**ACTIVITY**
Write out again, exactly, the lines of the listing below from the first one through the one that contains "U231: XOR (in", and no other lines.

======

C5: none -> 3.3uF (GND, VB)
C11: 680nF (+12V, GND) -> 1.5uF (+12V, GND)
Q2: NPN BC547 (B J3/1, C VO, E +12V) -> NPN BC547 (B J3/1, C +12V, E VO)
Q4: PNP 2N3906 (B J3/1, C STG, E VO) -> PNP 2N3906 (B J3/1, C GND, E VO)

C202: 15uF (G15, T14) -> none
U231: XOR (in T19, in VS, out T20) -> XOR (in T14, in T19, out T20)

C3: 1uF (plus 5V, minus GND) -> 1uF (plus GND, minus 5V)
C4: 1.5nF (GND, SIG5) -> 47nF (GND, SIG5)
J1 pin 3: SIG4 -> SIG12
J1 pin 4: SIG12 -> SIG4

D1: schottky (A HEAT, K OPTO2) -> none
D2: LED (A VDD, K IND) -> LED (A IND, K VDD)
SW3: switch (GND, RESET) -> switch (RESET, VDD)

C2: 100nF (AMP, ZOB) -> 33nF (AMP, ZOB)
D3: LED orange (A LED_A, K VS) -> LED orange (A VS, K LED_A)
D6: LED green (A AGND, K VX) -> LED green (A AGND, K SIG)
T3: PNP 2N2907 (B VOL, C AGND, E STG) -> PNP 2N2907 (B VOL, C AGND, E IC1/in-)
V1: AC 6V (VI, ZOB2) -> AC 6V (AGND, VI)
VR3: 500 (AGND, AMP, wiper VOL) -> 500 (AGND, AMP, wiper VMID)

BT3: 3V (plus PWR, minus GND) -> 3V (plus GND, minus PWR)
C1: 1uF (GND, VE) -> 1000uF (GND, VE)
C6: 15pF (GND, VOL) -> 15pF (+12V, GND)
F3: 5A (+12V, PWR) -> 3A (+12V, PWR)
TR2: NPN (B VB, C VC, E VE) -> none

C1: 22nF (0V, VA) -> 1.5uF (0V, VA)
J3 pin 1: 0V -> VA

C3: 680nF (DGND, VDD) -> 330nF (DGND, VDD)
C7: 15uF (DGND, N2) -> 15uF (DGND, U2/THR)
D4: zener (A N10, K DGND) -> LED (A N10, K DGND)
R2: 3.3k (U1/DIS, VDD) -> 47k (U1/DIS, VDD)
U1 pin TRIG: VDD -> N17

======

**OUTPUT FOR THIS TASK**
C5: none -> 3.3uF (GND, VB)
C11: 680nF (+12V, GND) -> 1.5uF (+12V, GND)
Q2: NPN BC547 (B J3/1, C VO, E +12V) -> NPN BC547 (B J3/1, C +12V, E VO)
Q4: PNP 2N3906 (B J3/1, C STG, E VO) -> PNP 2N3906 (B J3/1, C GND, E VO)

C202: 15uF (G15, T14) -> none
U231: XOR (in T19, in VS, out T20) -> XOR (in T14, in T19, out T20)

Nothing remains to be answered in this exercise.